JOB:
Your job is to copy every line in the material containing the word "turned".

INPUT RECORDS:
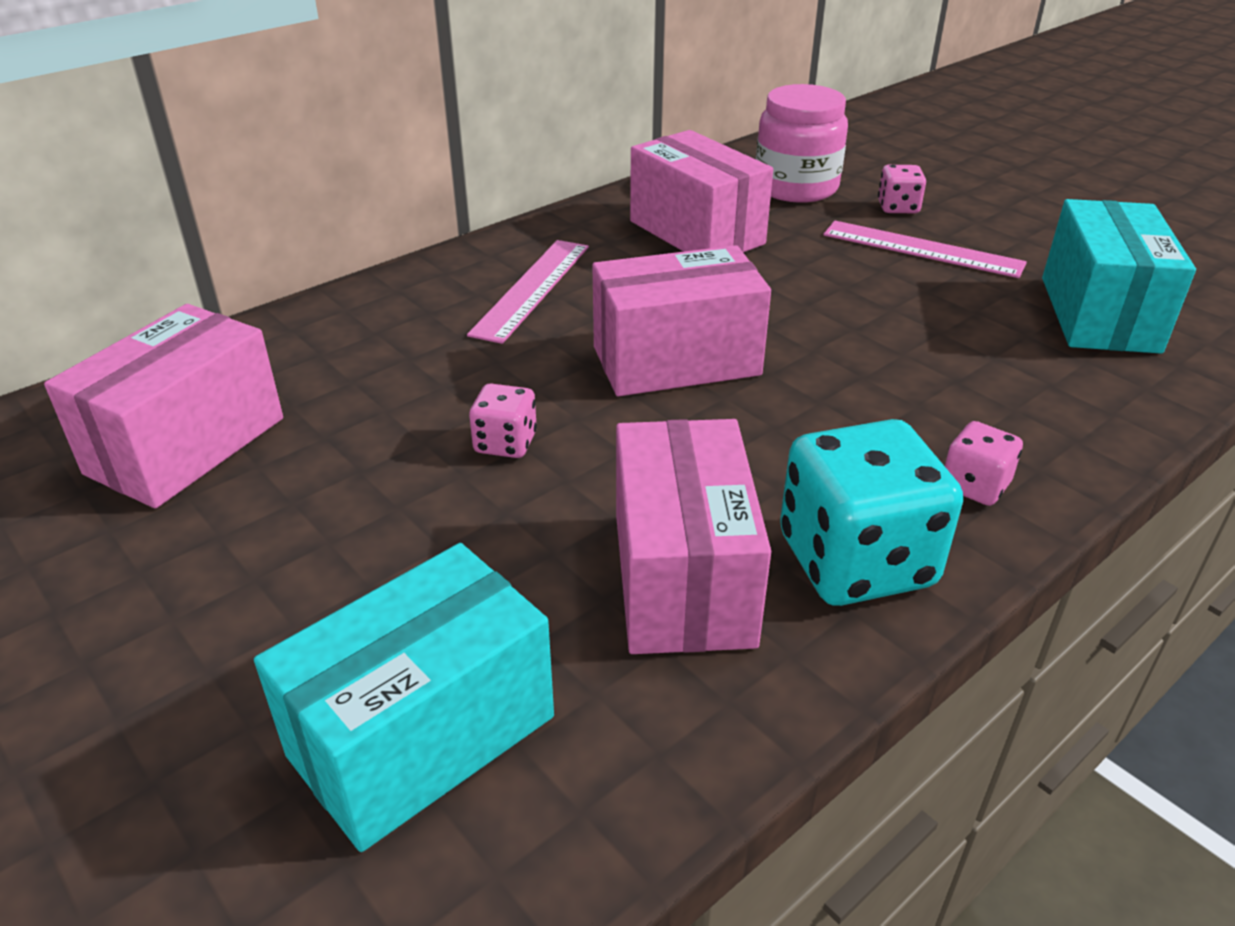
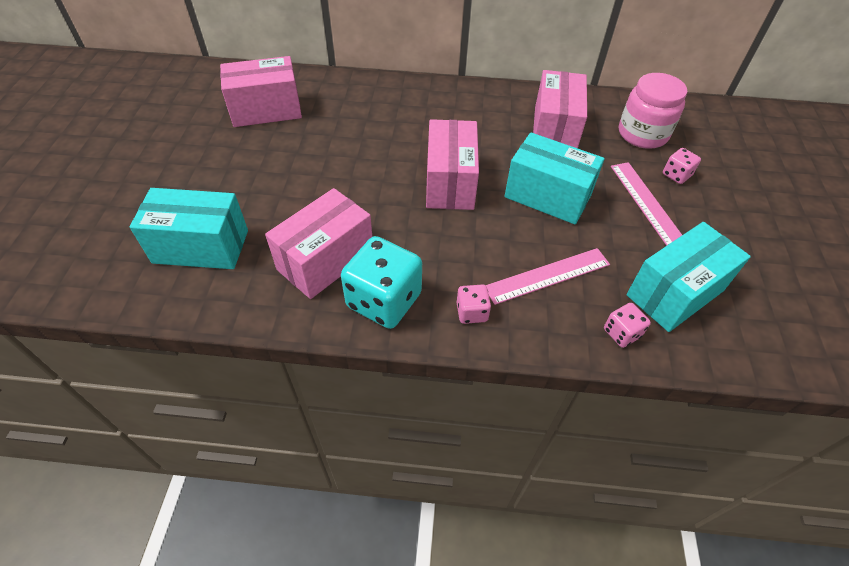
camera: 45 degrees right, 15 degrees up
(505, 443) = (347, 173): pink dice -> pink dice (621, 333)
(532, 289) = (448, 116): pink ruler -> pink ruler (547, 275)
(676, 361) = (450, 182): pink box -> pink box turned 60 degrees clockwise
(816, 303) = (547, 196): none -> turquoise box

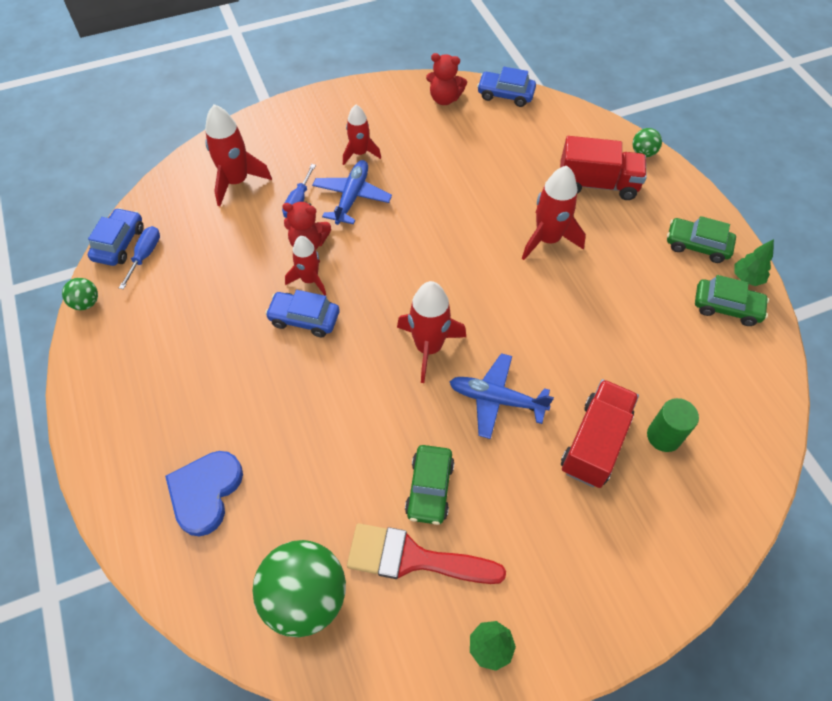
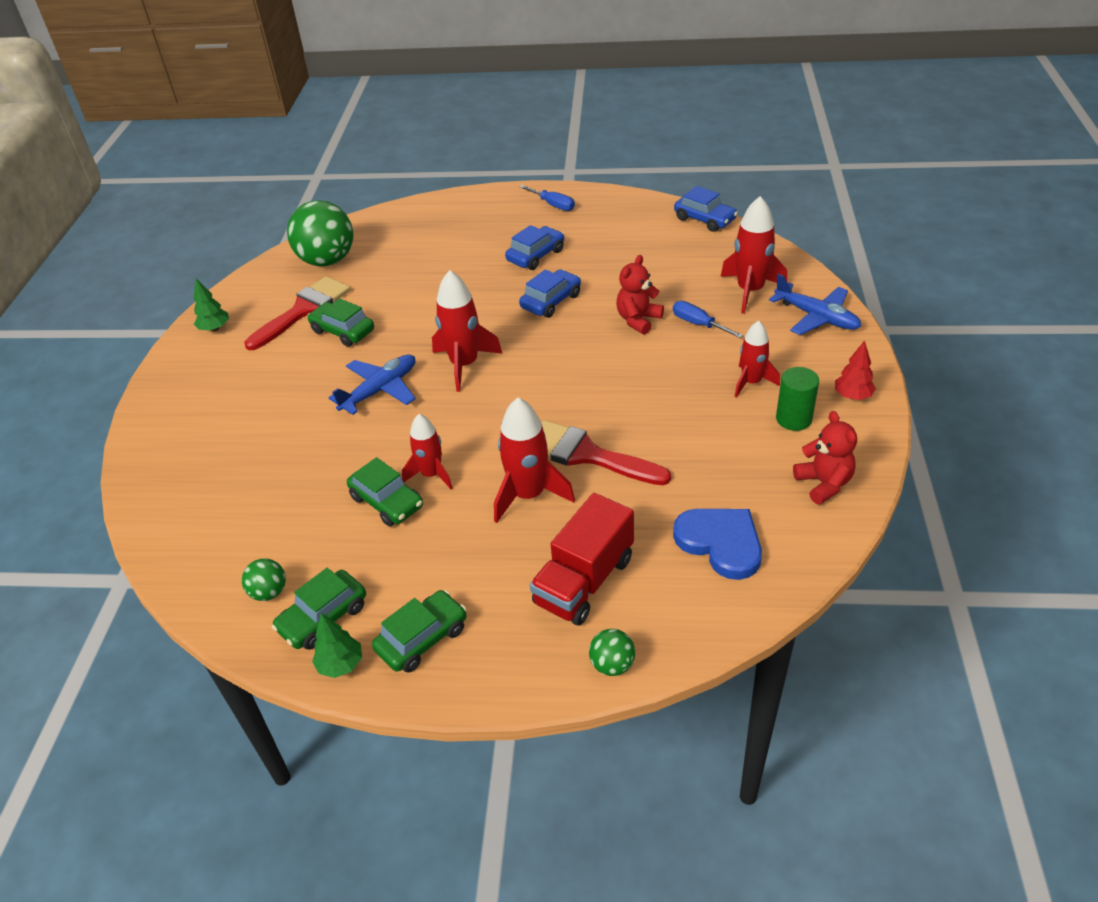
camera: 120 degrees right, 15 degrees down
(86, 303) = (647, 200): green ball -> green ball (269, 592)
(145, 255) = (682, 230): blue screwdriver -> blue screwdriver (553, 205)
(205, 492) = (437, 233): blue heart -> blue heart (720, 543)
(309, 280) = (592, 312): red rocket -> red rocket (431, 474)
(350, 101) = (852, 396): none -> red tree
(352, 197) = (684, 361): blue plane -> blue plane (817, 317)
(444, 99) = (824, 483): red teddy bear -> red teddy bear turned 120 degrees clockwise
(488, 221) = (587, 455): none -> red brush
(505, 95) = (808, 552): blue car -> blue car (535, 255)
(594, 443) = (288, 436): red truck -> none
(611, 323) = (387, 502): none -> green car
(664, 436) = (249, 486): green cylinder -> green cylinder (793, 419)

OUTPUT:
(676, 361) = (450, 182): pink box -> pink box turned 60 degrees clockwise
(444, 99) = (824, 483): red teddy bear -> red teddy bear turned 120 degrees clockwise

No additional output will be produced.